For this exercise, transcribe all the entries exactly as given and omit the images.

--- START ---

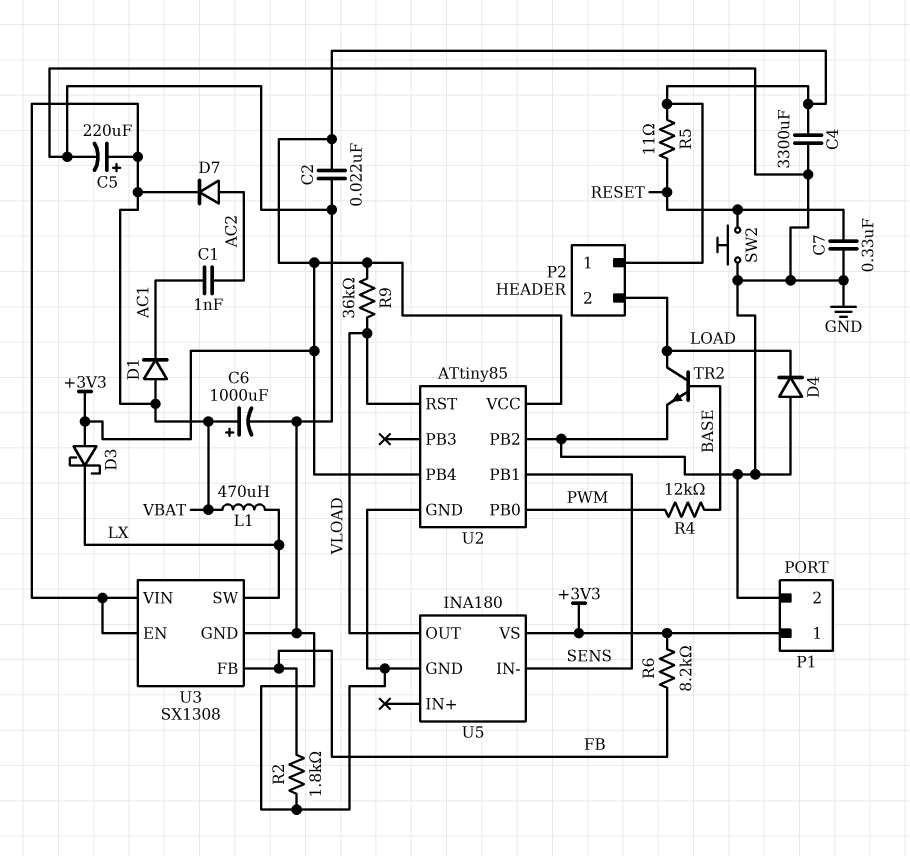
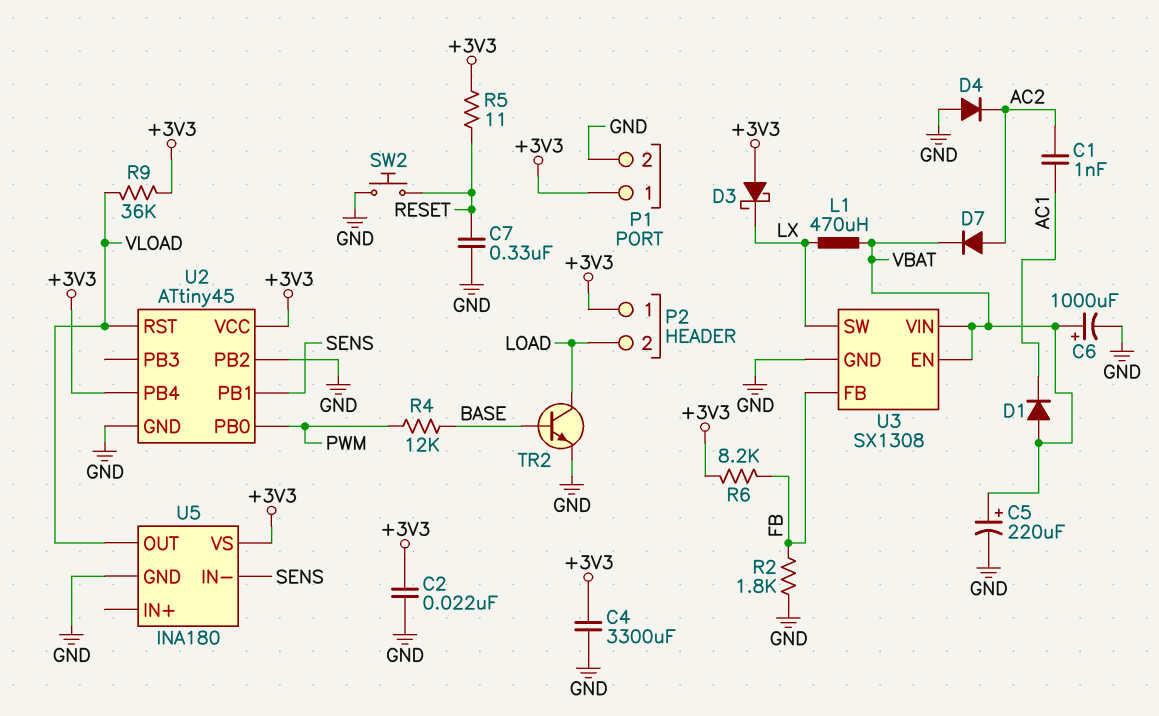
D4: diode (A GND, K LOAD) -> diode (A GND, K AC2)
U2: ATtiny85 -> ATtiny45

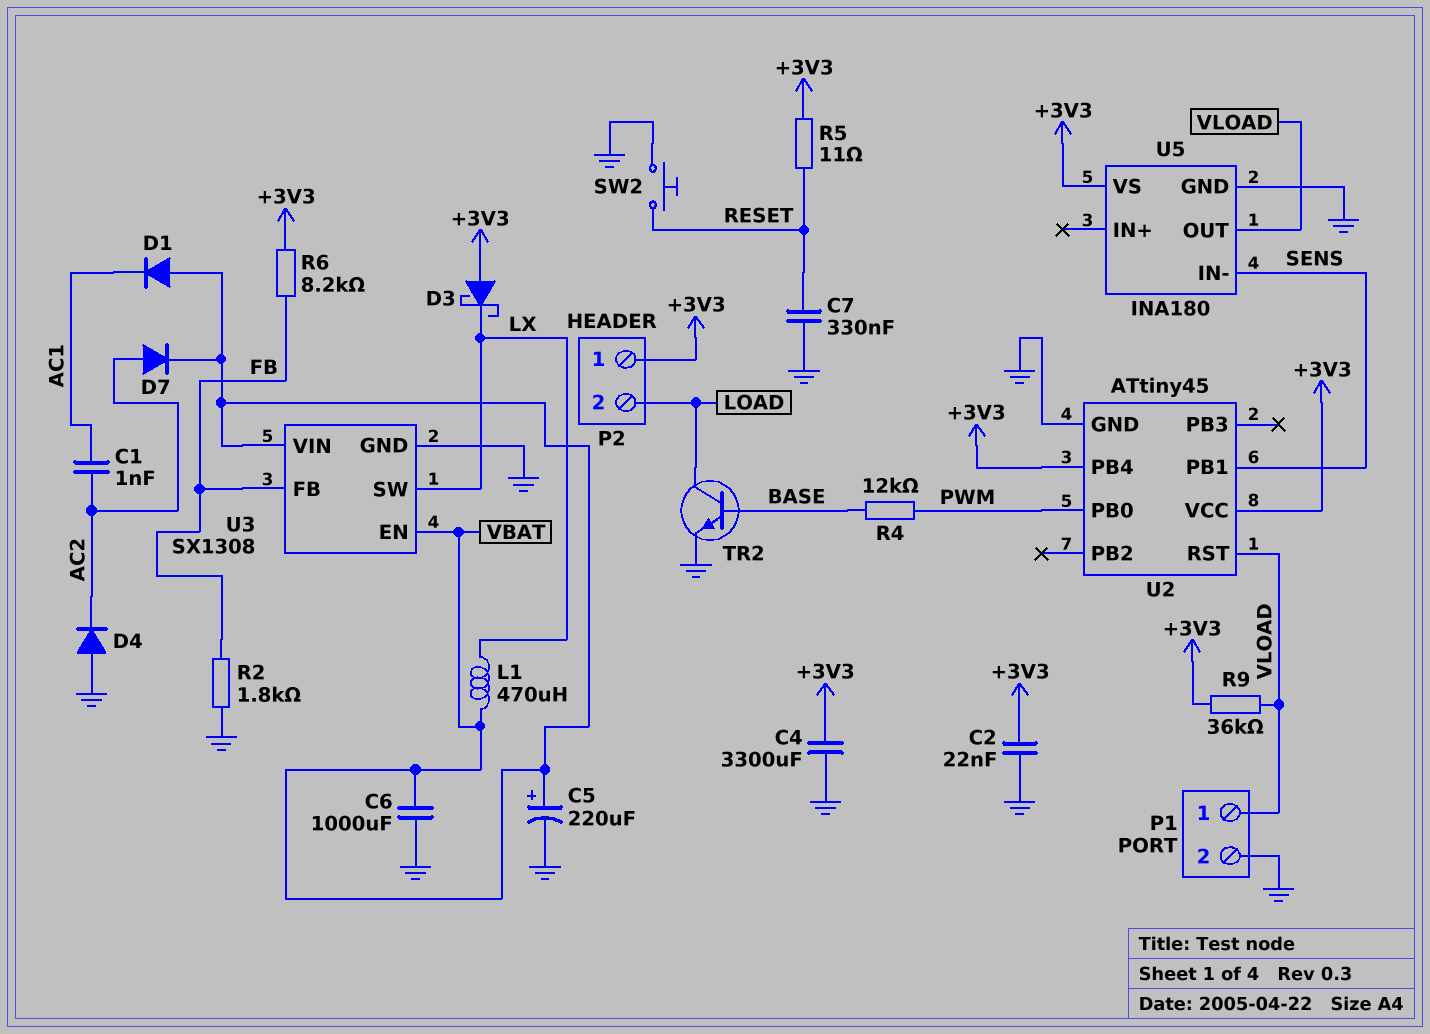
C6: 1000uF (plus VBAT, minus GND) -> 1000uF (GND, VBAT)
P1 pin 1: +3V3 -> VLOAD
U2 pin PB2: GND -> none

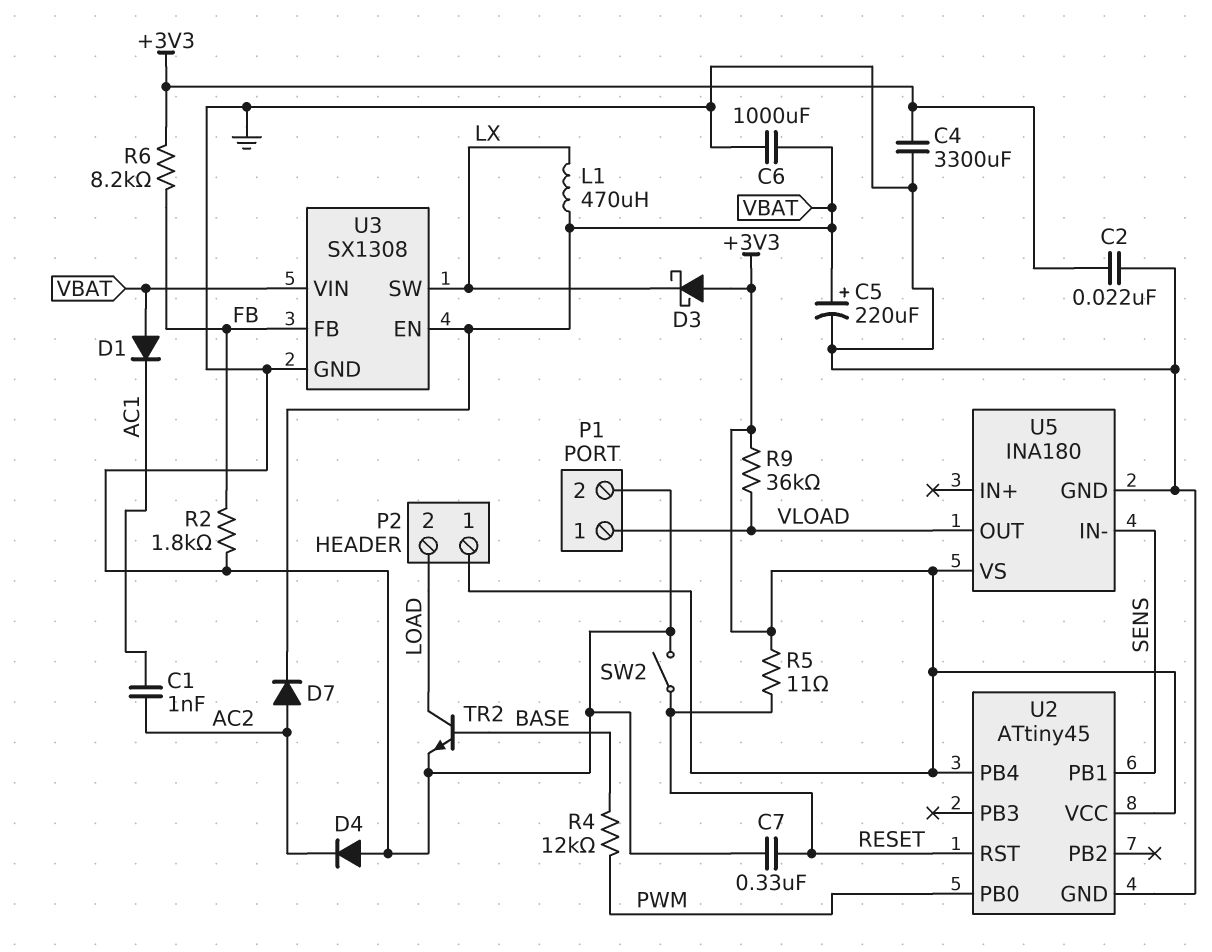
SW2: button (GND, RESET) -> switch (GND, RESET)
U2 pin RST: VLOAD -> RESET

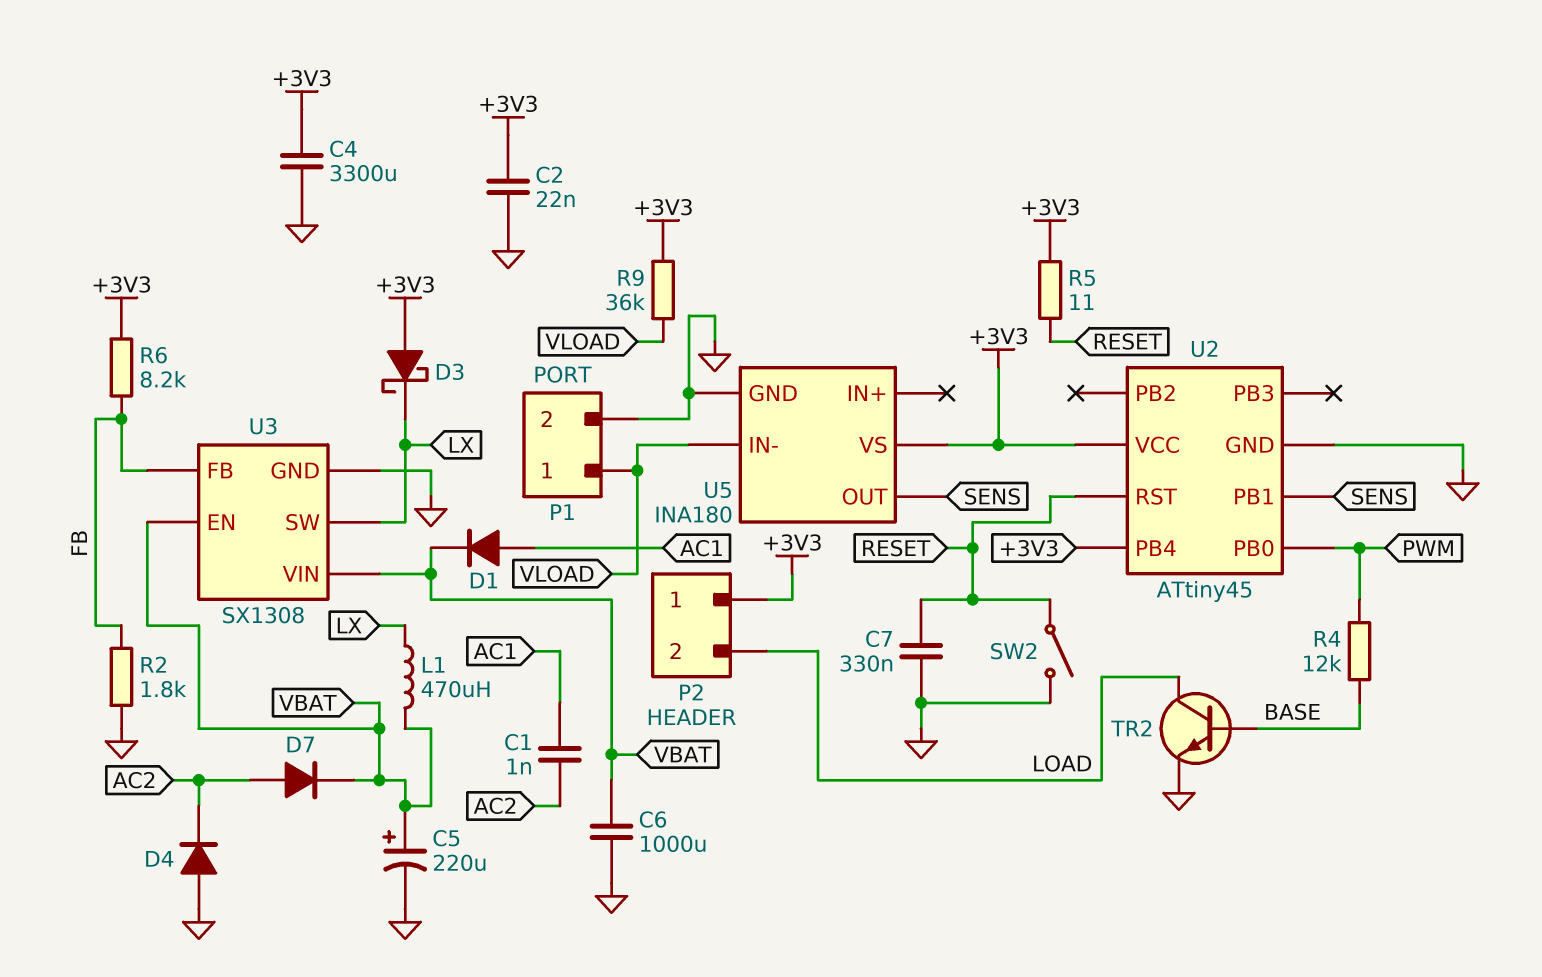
D1: diode (A VBAT, K AC1) -> diode (A AC1, K VBAT)
U5 pin IN-: SENS -> VLOAD
U5 pin OUT: VLOAD -> SENS

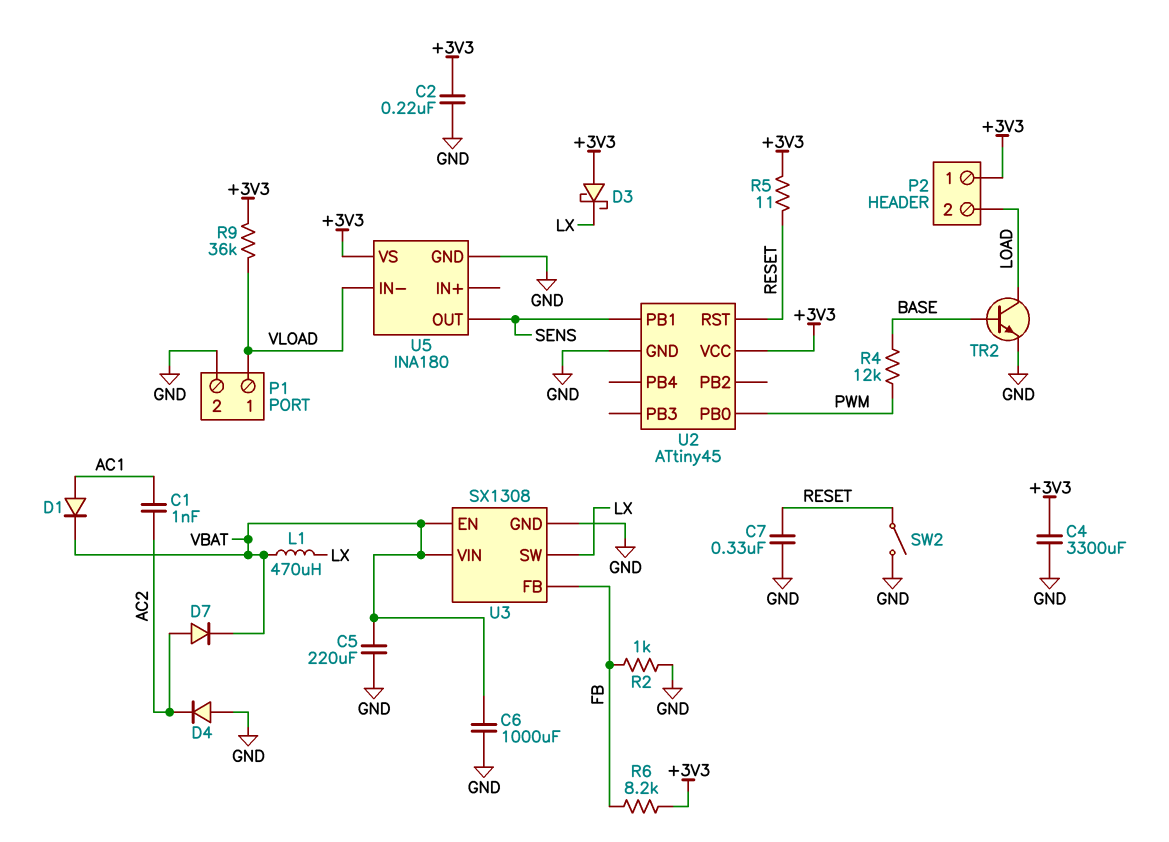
C2: 22nF (+3V3, GND) -> 220nF (+3V3, GND)
C5: 220uF (plus VBAT, minus GND) -> 220uF (GND, VBAT)
R2: 1.8k (FB, GND) -> 1k (FB, GND)
U2 pin PB4: +3V3 -> none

--- END ---

● **Solution**
D4: diode (A GND, K LOAD) -> diode (A GND, K AC2)
U2: ATtiny85 -> ATtiny45

C6: 1000uF (plus VBAT, minus GND) -> 1000uF (GND, VBAT)
P1 pin 1: +3V3 -> VLOAD
U2 pin PB2: GND -> none

SW2: button (GND, RESET) -> switch (GND, RESET)
U2 pin RST: VLOAD -> RESET

D1: diode (A VBAT, K AC1) -> diode (A AC1, K VBAT)
U5 pin IN-: SENS -> VLOAD
U5 pin OUT: VLOAD -> SENS

C2: 22nF (+3V3, GND) -> 220nF (+3V3, GND)
C5: 220uF (plus VBAT, minus GND) -> 220uF (GND, VBAT)
R2: 1.8k (FB, GND) -> 1k (FB, GND)
U2 pin PB4: +3V3 -> none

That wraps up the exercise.